#### [WHAT YOU WILL DO]
Would you please copy each line of the listing that mentions "none"?

#### [SUPPLIED DATA]
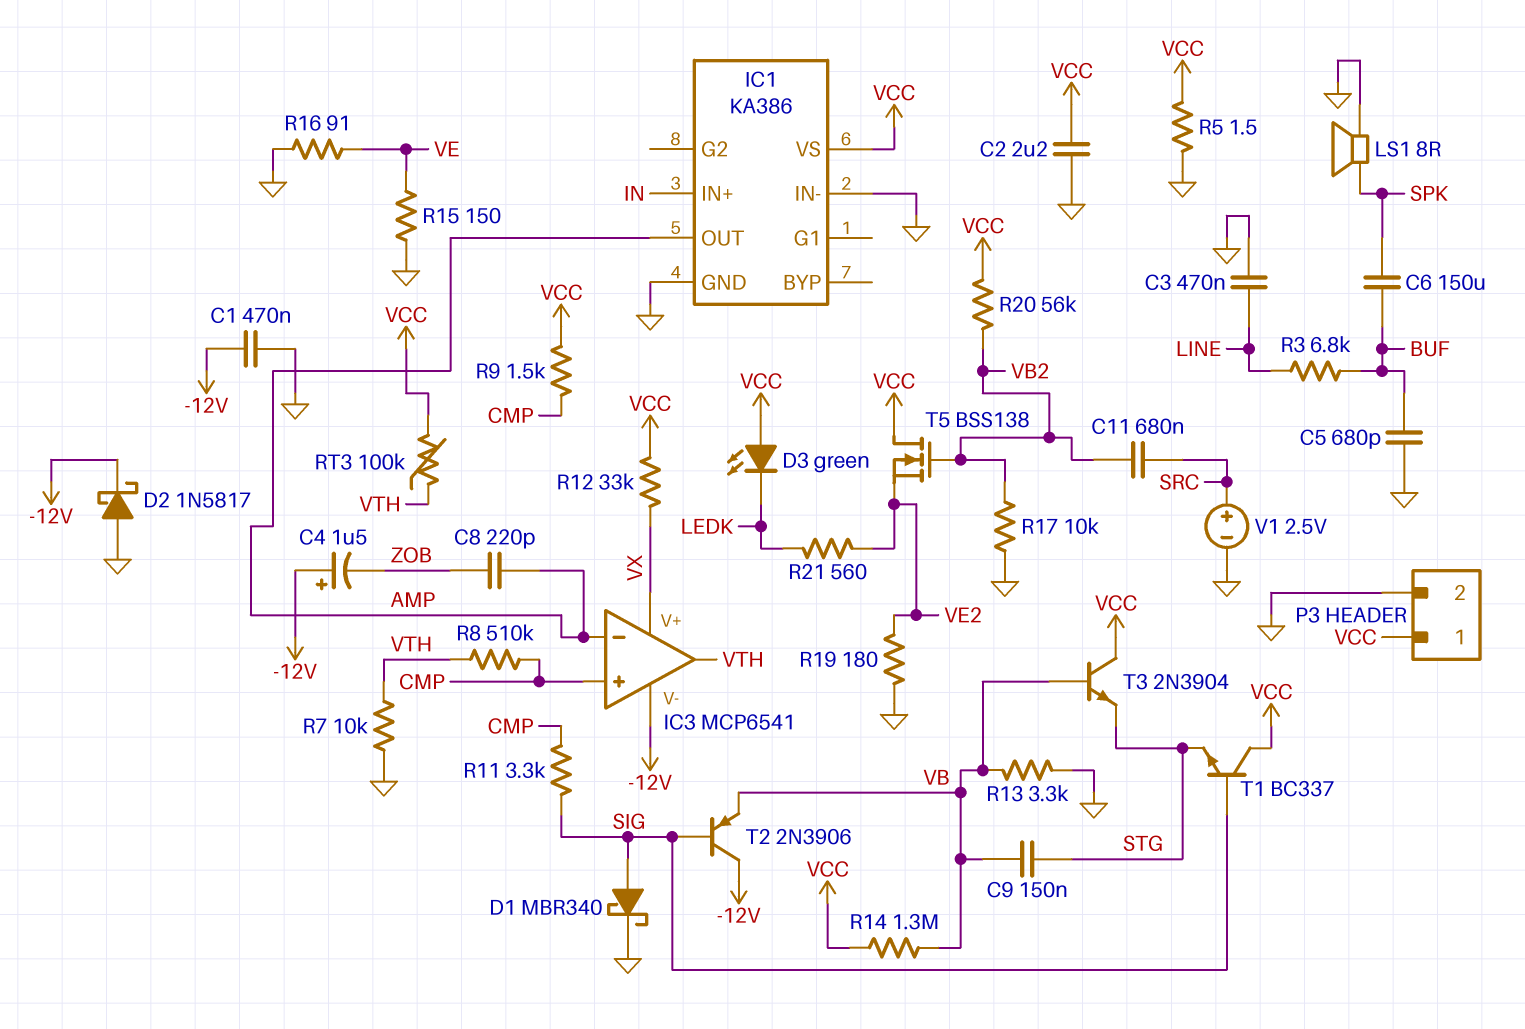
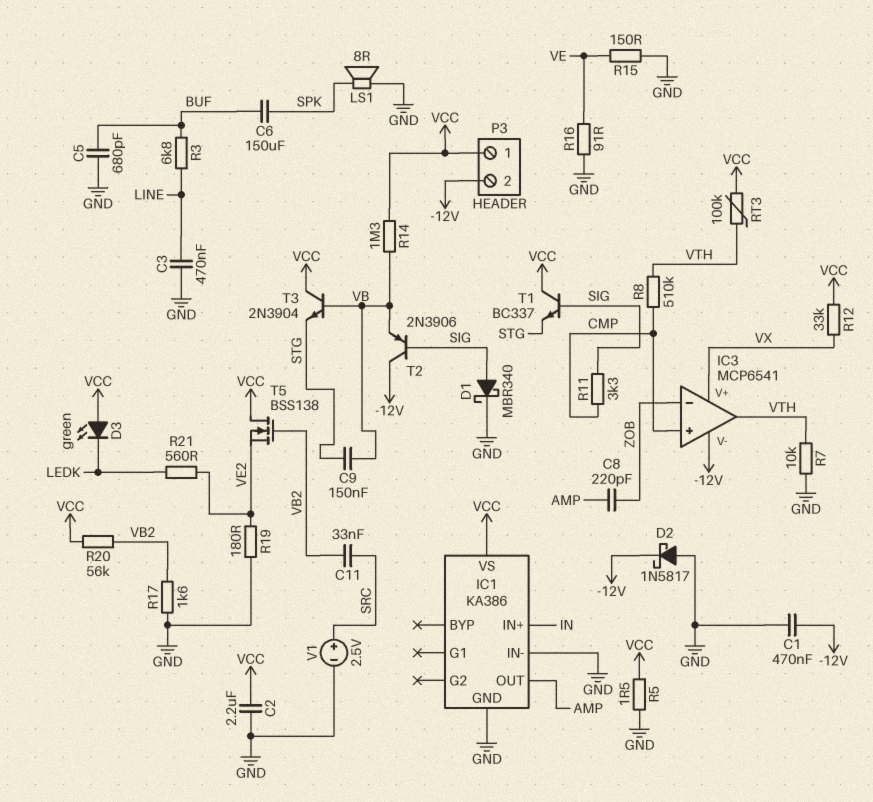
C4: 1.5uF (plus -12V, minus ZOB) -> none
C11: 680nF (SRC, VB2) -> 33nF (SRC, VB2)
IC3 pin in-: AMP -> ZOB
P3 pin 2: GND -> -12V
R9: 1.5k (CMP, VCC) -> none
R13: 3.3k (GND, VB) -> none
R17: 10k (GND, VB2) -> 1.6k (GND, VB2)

#### [EXERCISE RESULT]
C4: 1.5uF (plus -12V, minus ZOB) -> none
R9: 1.5k (CMP, VCC) -> none
R13: 3.3k (GND, VB) -> none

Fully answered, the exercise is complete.